Task statement — Return the run of lines below that opens with the line containing "white screwdriver: 1 -> 0" and closes with the line containing "purple pencil: 1 -> 3", keeping each one exact.

□ □ □

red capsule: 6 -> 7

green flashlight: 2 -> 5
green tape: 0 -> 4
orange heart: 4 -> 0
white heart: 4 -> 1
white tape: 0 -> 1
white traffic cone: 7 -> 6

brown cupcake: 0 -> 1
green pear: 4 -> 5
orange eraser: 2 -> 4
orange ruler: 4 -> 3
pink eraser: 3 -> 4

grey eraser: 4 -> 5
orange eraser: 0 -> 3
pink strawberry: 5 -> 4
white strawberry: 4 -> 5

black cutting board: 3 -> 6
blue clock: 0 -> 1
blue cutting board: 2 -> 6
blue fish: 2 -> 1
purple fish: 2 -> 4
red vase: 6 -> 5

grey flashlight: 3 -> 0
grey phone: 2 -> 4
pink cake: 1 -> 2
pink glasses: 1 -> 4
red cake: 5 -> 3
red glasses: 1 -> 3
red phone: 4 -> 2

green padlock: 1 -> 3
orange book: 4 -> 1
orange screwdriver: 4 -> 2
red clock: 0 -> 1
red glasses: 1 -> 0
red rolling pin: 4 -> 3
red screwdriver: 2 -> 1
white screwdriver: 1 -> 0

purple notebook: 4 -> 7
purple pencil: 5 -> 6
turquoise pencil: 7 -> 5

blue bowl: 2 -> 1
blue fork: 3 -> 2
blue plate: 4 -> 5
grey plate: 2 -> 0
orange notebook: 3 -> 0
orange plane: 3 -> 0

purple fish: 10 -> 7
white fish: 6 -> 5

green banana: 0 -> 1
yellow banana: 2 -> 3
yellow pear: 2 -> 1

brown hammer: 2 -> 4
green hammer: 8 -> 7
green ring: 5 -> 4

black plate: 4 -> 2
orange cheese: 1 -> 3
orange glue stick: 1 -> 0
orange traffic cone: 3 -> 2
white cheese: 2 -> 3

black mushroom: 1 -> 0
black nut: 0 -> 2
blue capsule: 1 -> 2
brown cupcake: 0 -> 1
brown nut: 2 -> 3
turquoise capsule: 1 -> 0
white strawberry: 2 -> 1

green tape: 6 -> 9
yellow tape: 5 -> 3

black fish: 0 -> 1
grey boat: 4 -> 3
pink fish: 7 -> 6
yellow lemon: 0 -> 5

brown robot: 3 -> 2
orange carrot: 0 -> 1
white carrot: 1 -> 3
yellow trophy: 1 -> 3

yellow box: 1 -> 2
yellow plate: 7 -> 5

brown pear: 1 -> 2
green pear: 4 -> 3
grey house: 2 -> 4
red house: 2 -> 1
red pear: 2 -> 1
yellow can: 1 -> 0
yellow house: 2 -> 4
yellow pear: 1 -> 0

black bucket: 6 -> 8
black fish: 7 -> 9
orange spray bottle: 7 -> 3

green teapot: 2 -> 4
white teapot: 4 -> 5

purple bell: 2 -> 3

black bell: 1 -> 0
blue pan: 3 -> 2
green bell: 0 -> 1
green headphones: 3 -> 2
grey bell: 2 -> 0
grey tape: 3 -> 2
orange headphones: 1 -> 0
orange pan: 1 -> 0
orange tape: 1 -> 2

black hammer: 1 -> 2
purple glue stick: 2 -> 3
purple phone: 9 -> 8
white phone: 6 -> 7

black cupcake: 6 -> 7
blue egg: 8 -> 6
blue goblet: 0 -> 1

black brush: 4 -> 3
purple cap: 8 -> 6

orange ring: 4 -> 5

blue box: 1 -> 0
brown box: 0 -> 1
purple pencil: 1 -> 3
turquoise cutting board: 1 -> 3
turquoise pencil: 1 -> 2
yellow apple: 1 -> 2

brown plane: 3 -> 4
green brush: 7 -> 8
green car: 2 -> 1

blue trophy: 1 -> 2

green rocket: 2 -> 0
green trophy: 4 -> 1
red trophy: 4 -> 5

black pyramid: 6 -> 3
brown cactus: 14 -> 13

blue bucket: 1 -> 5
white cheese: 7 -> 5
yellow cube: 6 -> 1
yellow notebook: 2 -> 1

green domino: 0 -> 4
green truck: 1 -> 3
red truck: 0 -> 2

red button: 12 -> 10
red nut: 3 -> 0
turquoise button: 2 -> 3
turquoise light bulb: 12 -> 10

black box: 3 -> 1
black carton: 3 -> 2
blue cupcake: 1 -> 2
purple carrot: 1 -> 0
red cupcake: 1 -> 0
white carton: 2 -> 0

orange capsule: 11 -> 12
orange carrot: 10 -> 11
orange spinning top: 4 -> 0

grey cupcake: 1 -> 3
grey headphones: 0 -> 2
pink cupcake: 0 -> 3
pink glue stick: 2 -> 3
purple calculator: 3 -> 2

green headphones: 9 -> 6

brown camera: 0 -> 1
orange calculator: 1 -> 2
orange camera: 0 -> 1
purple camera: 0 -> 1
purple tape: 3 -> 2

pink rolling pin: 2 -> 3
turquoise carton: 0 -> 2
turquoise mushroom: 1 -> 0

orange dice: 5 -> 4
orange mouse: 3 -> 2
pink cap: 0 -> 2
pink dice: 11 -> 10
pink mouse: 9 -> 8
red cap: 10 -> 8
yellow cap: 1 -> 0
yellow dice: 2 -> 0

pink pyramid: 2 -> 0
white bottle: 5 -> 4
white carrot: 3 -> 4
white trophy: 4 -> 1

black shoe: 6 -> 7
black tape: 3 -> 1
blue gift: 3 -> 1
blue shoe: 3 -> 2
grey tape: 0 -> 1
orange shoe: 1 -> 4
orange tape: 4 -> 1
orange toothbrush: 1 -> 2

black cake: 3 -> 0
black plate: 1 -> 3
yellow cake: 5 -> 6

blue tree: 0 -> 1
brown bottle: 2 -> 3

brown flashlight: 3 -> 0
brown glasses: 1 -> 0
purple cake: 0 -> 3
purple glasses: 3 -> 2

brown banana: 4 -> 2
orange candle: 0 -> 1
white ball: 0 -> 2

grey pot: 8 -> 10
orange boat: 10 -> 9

□ □ □

Output below —
white screwdriver: 1 -> 0

purple notebook: 4 -> 7
purple pencil: 5 -> 6
turquoise pencil: 7 -> 5

blue bowl: 2 -> 1
blue fork: 3 -> 2
blue plate: 4 -> 5
grey plate: 2 -> 0
orange notebook: 3 -> 0
orange plane: 3 -> 0

purple fish: 10 -> 7
white fish: 6 -> 5

green banana: 0 -> 1
yellow banana: 2 -> 3
yellow pear: 2 -> 1

brown hammer: 2 -> 4
green hammer: 8 -> 7
green ring: 5 -> 4

black plate: 4 -> 2
orange cheese: 1 -> 3
orange glue stick: 1 -> 0
orange traffic cone: 3 -> 2
white cheese: 2 -> 3

black mushroom: 1 -> 0
black nut: 0 -> 2
blue capsule: 1 -> 2
brown cupcake: 0 -> 1
brown nut: 2 -> 3
turquoise capsule: 1 -> 0
white strawberry: 2 -> 1

green tape: 6 -> 9
yellow tape: 5 -> 3

black fish: 0 -> 1
grey boat: 4 -> 3
pink fish: 7 -> 6
yellow lemon: 0 -> 5

brown robot: 3 -> 2
orange carrot: 0 -> 1
white carrot: 1 -> 3
yellow trophy: 1 -> 3

yellow box: 1 -> 2
yellow plate: 7 -> 5

brown pear: 1 -> 2
green pear: 4 -> 3
grey house: 2 -> 4
red house: 2 -> 1
red pear: 2 -> 1
yellow can: 1 -> 0
yellow house: 2 -> 4
yellow pear: 1 -> 0

black bucket: 6 -> 8
black fish: 7 -> 9
orange spray bottle: 7 -> 3

green teapot: 2 -> 4
white teapot: 4 -> 5

purple bell: 2 -> 3

black bell: 1 -> 0
blue pan: 3 -> 2
green bell: 0 -> 1
green headphones: 3 -> 2
grey bell: 2 -> 0
grey tape: 3 -> 2
orange headphones: 1 -> 0
orange pan: 1 -> 0
orange tape: 1 -> 2

black hammer: 1 -> 2
purple glue stick: 2 -> 3
purple phone: 9 -> 8
white phone: 6 -> 7

black cupcake: 6 -> 7
blue egg: 8 -> 6
blue goblet: 0 -> 1

black brush: 4 -> 3
purple cap: 8 -> 6

orange ring: 4 -> 5

blue box: 1 -> 0
brown box: 0 -> 1
purple pencil: 1 -> 3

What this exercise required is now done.